* [Problem details]: Return each line in the data below that contains the string "autoBeamOff".

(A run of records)
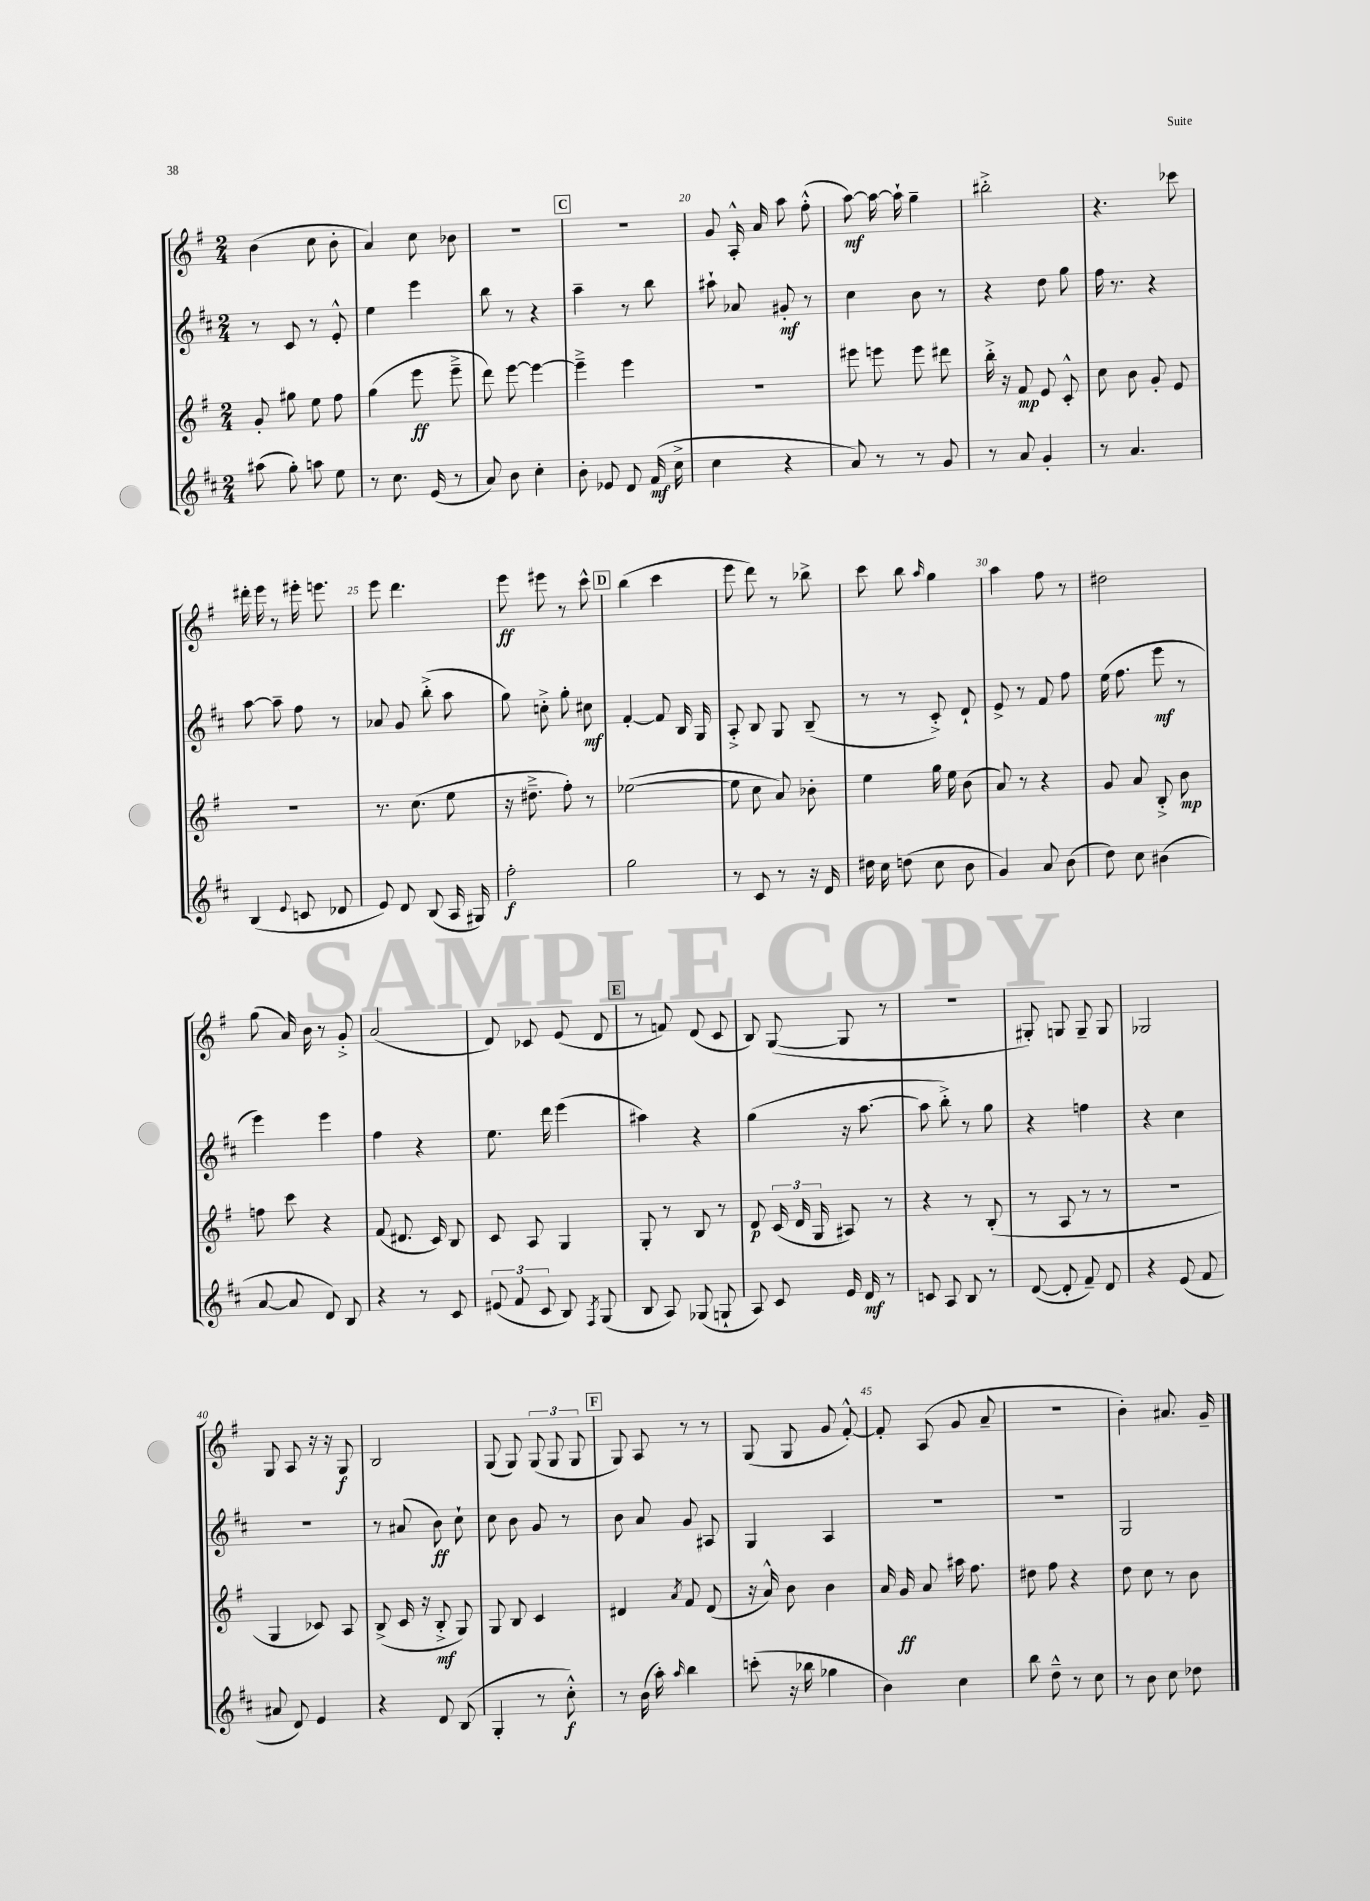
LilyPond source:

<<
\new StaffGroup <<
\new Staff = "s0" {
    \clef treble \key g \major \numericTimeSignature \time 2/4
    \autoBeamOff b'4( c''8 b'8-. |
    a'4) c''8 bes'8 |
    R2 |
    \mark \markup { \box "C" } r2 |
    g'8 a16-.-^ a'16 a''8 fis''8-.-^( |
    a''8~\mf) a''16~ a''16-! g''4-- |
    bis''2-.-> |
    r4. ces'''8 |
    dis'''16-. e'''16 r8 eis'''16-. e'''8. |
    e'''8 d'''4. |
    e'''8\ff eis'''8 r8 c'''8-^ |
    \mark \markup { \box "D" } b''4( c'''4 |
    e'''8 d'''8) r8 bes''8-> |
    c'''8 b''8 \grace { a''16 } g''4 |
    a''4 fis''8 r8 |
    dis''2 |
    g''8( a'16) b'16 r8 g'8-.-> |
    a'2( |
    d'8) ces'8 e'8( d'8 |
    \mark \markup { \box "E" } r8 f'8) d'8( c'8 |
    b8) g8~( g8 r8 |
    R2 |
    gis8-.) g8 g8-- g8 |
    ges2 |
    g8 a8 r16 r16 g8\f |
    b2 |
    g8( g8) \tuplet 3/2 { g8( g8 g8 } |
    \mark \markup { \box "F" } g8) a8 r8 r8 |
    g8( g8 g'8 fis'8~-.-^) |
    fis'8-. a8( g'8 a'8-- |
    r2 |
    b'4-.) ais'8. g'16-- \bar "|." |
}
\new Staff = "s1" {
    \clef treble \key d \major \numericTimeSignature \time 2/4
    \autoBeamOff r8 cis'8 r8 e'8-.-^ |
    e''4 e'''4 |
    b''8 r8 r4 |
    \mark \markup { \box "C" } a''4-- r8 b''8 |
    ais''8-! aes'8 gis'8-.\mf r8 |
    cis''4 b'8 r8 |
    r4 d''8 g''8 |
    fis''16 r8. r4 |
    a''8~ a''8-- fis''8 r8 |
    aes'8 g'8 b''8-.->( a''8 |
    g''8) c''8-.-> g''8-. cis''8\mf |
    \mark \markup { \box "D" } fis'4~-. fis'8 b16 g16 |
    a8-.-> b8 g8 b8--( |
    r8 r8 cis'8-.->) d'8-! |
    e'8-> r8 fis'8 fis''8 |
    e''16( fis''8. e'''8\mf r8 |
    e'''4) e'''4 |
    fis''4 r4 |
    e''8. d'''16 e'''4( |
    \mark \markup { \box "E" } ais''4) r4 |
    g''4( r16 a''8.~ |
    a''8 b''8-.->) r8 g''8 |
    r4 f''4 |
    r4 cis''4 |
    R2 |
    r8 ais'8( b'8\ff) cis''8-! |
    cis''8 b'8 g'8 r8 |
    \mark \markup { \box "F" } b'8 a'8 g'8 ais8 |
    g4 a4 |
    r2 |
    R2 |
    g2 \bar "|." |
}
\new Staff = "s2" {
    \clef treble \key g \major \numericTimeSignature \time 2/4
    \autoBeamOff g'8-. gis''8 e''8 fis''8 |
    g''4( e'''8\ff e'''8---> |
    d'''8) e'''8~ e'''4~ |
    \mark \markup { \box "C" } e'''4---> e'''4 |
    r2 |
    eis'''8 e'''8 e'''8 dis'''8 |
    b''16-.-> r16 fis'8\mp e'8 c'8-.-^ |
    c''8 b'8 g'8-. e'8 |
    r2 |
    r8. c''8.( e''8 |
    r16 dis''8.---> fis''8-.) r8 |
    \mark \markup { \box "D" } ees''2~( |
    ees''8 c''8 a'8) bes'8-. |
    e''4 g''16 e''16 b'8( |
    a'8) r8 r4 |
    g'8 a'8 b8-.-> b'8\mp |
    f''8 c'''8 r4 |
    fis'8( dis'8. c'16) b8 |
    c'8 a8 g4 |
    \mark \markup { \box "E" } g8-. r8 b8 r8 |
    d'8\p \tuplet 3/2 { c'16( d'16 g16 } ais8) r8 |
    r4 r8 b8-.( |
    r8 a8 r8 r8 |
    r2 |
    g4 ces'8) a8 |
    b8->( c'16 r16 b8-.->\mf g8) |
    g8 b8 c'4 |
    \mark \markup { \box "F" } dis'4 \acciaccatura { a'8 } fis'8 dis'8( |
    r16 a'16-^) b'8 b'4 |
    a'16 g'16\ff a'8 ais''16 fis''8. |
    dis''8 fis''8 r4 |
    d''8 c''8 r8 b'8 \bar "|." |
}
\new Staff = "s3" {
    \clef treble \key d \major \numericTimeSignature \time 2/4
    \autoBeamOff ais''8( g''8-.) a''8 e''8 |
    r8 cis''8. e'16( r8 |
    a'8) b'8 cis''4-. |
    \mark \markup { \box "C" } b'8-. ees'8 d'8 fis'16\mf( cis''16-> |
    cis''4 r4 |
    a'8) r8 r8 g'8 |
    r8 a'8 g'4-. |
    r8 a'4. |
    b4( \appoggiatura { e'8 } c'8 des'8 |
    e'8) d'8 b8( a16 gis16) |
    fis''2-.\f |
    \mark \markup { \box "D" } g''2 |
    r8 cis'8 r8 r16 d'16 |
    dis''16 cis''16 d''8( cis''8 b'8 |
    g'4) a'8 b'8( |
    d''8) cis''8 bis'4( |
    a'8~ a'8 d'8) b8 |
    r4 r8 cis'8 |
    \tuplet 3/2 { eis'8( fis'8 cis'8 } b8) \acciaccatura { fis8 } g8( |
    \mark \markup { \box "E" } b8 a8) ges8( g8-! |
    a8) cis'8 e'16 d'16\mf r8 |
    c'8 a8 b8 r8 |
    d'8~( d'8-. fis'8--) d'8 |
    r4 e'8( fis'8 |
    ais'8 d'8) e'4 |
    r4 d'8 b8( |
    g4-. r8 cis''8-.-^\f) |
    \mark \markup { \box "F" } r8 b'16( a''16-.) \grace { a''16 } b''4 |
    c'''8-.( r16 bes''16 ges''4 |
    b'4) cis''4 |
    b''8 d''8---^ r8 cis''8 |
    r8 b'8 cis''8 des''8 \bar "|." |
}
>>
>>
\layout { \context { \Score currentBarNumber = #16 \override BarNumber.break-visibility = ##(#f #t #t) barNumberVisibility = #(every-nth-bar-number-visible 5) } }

* [Output of the task]:
    \autoBeamOff b'4( c''8 b'8-. |
    \autoBeamOff r8 cis'8 r8 e'8-.-^ |
    \autoBeamOff g'8-. gis''8 e''8 fis''8 |
    \autoBeamOff ais''8( g''8-.) a''8 e''8 |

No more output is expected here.